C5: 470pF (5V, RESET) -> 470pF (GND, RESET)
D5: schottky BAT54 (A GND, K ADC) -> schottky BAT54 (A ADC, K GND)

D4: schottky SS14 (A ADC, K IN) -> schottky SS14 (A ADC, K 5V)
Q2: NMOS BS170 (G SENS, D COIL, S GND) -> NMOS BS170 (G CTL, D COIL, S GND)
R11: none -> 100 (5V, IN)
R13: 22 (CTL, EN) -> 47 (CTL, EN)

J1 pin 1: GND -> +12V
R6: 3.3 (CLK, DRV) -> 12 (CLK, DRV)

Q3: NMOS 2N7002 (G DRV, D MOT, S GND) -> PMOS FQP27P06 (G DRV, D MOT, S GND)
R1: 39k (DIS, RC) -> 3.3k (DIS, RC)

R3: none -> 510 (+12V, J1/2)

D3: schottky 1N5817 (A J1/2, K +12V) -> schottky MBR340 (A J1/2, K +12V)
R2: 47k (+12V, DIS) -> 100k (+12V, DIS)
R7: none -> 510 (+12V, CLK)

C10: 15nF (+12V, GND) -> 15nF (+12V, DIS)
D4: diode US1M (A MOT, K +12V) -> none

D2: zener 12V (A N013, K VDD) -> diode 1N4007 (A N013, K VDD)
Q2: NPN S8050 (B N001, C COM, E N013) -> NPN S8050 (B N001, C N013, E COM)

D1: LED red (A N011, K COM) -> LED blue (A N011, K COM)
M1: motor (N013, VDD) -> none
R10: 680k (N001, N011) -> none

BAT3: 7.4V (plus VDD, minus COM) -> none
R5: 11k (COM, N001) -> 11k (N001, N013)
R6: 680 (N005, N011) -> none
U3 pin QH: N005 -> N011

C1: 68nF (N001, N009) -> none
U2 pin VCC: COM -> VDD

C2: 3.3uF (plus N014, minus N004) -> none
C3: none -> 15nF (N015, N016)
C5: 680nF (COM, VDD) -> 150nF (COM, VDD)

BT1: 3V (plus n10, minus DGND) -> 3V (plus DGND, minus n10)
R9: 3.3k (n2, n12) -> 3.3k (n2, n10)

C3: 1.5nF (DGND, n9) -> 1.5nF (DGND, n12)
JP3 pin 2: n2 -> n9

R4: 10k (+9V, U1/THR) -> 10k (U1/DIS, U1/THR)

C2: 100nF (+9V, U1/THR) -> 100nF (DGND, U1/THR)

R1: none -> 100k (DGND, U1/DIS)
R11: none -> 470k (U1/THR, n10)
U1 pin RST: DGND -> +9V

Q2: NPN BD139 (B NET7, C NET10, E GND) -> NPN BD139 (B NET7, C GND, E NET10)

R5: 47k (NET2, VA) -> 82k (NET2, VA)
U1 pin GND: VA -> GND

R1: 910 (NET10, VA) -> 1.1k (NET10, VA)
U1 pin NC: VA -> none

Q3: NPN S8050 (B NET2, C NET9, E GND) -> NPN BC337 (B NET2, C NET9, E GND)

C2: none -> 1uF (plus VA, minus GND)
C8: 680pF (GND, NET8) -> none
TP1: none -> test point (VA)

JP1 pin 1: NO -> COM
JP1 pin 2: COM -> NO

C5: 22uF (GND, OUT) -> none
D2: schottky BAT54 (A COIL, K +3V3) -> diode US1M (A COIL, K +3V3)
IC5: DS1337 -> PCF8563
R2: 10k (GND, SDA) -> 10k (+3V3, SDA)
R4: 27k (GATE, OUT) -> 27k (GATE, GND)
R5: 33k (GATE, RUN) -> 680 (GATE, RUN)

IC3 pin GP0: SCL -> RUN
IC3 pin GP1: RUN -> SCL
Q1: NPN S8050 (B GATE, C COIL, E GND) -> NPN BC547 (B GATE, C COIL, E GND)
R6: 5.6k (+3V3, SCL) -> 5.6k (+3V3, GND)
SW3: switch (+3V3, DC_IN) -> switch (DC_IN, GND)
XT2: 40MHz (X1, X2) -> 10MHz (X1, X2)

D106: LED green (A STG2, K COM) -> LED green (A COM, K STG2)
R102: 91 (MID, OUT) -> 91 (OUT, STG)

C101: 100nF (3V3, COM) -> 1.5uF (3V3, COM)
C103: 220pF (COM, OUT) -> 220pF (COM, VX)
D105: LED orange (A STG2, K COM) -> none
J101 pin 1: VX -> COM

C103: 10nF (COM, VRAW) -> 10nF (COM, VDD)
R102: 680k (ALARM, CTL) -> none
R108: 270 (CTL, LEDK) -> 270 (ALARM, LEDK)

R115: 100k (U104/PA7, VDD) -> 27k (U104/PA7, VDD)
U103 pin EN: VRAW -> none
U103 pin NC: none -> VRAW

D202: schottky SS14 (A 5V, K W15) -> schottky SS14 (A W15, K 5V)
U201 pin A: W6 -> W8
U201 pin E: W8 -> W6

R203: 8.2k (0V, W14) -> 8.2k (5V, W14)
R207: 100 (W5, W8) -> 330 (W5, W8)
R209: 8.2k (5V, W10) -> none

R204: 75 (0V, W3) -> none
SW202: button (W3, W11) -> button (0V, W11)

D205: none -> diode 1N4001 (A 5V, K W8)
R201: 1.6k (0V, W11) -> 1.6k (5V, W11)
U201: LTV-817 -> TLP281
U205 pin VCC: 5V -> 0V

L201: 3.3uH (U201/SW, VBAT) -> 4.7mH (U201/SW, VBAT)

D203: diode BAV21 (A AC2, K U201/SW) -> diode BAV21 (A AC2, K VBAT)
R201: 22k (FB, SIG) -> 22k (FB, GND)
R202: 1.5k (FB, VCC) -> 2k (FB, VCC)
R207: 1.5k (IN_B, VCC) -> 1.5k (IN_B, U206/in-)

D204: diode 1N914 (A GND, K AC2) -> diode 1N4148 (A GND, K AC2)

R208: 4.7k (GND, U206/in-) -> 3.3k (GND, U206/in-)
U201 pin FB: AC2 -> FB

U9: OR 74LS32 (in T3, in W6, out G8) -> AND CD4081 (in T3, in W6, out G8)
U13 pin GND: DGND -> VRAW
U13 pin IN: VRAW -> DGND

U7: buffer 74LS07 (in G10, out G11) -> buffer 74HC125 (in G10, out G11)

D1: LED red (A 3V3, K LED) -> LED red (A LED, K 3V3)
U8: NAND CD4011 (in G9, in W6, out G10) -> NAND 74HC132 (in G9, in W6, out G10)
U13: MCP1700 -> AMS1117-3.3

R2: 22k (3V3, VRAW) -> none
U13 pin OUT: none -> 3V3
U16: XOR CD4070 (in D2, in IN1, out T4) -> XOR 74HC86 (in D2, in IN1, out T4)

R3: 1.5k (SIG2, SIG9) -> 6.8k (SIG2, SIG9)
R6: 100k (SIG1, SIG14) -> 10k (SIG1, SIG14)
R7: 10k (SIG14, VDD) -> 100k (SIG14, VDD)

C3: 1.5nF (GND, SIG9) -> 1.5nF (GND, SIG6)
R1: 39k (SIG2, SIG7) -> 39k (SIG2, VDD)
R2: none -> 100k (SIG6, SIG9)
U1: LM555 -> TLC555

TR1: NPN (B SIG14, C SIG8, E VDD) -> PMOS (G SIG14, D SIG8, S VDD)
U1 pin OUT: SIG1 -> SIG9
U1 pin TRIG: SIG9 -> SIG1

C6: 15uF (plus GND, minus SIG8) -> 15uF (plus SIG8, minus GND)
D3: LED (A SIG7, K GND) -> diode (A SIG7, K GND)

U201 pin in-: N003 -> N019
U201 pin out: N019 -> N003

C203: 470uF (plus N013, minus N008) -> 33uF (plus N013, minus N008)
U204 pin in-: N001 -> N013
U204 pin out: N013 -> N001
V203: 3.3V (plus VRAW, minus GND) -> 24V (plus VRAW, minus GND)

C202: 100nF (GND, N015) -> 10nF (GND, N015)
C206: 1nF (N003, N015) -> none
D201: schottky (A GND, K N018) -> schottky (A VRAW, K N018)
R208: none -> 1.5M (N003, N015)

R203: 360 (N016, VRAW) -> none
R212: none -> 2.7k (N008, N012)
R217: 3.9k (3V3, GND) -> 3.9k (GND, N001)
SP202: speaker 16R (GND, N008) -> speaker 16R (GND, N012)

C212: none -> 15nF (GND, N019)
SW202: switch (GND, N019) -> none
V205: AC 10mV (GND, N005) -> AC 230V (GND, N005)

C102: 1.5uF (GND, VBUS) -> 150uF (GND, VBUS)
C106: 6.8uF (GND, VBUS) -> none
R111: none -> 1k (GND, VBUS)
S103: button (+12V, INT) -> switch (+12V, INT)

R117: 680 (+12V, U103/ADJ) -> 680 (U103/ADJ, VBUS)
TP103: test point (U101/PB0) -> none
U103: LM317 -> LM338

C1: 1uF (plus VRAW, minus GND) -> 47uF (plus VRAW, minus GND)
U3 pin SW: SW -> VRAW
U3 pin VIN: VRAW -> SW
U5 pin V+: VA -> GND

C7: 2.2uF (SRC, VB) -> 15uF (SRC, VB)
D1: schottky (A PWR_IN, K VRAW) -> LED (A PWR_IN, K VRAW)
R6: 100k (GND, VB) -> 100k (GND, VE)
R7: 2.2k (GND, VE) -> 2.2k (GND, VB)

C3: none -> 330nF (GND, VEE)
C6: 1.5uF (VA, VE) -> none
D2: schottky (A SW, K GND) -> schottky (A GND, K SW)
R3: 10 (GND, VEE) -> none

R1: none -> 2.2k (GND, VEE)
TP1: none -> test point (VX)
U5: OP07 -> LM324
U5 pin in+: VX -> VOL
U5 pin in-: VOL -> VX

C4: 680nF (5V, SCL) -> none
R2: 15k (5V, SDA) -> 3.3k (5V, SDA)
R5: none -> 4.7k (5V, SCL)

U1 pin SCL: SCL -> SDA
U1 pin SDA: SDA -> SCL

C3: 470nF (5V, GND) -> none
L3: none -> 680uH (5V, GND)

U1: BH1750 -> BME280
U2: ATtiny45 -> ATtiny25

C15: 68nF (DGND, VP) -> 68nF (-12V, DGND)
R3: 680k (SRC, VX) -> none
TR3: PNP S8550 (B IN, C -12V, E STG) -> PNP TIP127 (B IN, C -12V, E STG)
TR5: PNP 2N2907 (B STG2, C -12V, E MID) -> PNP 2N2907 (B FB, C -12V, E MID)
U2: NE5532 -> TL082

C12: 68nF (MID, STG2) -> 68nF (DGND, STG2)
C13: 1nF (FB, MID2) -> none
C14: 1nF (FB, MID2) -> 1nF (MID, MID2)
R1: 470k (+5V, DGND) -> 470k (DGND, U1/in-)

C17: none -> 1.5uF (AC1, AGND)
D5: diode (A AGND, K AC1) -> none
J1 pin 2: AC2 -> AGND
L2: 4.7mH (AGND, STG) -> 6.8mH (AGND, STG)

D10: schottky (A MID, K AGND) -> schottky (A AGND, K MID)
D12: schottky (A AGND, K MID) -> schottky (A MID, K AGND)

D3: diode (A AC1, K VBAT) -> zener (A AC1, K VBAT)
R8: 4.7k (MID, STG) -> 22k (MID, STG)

#####

◆ **Problem**: From the material above, copy out every line bearing the string "VBUS".

◆ **Solution to this task**:
C102: 1.5uF (GND, VBUS) -> 150uF (GND, VBUS)
C106: 6.8uF (GND, VBUS) -> none
R111: none -> 1k (GND, VBUS)
R117: 680 (+12V, U103/ADJ) -> 680 (U103/ADJ, VBUS)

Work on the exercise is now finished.